Material shown:

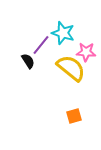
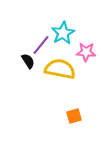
cyan star: rotated 25 degrees clockwise
yellow semicircle: moved 11 px left, 1 px down; rotated 28 degrees counterclockwise
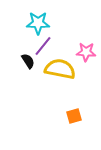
cyan star: moved 25 px left, 10 px up; rotated 30 degrees clockwise
purple line: moved 2 px right, 1 px down
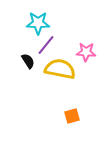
purple line: moved 3 px right, 1 px up
orange square: moved 2 px left
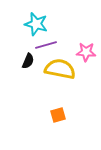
cyan star: moved 2 px left, 1 px down; rotated 15 degrees clockwise
purple line: rotated 35 degrees clockwise
black semicircle: rotated 56 degrees clockwise
orange square: moved 14 px left, 1 px up
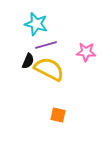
yellow semicircle: moved 11 px left; rotated 16 degrees clockwise
orange square: rotated 28 degrees clockwise
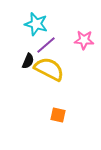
purple line: rotated 25 degrees counterclockwise
pink star: moved 2 px left, 12 px up
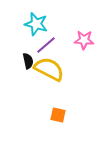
black semicircle: rotated 35 degrees counterclockwise
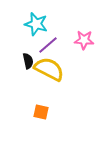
purple line: moved 2 px right
orange square: moved 17 px left, 3 px up
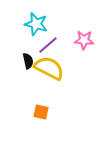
yellow semicircle: moved 1 px up
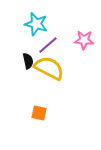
orange square: moved 2 px left, 1 px down
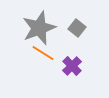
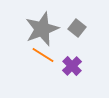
gray star: moved 3 px right, 1 px down
orange line: moved 2 px down
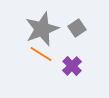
gray square: rotated 18 degrees clockwise
orange line: moved 2 px left, 1 px up
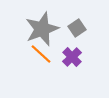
orange line: rotated 10 degrees clockwise
purple cross: moved 9 px up
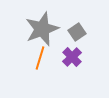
gray square: moved 4 px down
orange line: moved 1 px left, 4 px down; rotated 65 degrees clockwise
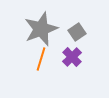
gray star: moved 1 px left
orange line: moved 1 px right, 1 px down
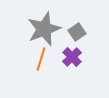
gray star: moved 3 px right
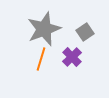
gray square: moved 8 px right
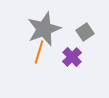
orange line: moved 2 px left, 7 px up
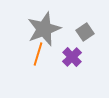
orange line: moved 1 px left, 2 px down
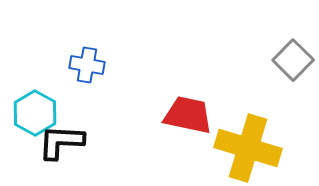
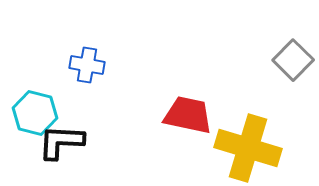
cyan hexagon: rotated 15 degrees counterclockwise
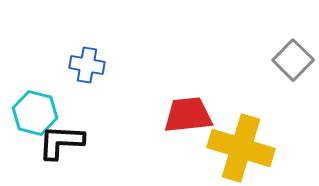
red trapezoid: rotated 18 degrees counterclockwise
yellow cross: moved 7 px left
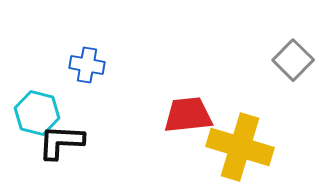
cyan hexagon: moved 2 px right
yellow cross: moved 1 px left, 1 px up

What to work on: Copy out every row above without changing a word, and leave out the pictures.

Response:
cyan star: rotated 25 degrees clockwise
yellow semicircle: moved 11 px left, 1 px down; rotated 28 degrees counterclockwise
cyan star: moved 25 px left, 10 px up; rotated 30 degrees clockwise
purple line: moved 2 px right, 1 px down
purple line: moved 3 px right, 1 px up
orange square: moved 2 px left
cyan star: moved 2 px left, 1 px down; rotated 15 degrees clockwise
purple line: rotated 35 degrees clockwise
black semicircle: rotated 56 degrees clockwise
orange square: moved 14 px left, 1 px up
yellow semicircle: moved 11 px left; rotated 16 degrees clockwise
orange square: rotated 28 degrees clockwise
purple line: rotated 25 degrees counterclockwise
pink star: moved 2 px left, 12 px up
black semicircle: rotated 35 degrees counterclockwise
purple line: moved 2 px right
orange square: moved 17 px left, 3 px up
yellow semicircle: moved 1 px up
orange square: moved 2 px left, 1 px down
gray star: moved 3 px right, 1 px down
orange line: moved 2 px down
gray square: rotated 18 degrees clockwise
orange line: moved 2 px left, 1 px up
orange line: rotated 10 degrees clockwise
purple cross: moved 9 px up
gray square: moved 4 px down
orange line: moved 1 px left, 4 px down; rotated 65 degrees clockwise
gray star: moved 1 px left
orange line: moved 1 px right, 1 px down
gray star: moved 3 px right
gray square: moved 8 px right
orange line: moved 2 px left, 7 px up
orange line: moved 1 px left, 2 px down
cyan hexagon: rotated 15 degrees counterclockwise
red trapezoid: rotated 18 degrees counterclockwise
yellow cross: moved 7 px left
cyan hexagon: moved 2 px right
yellow cross: moved 1 px left, 1 px up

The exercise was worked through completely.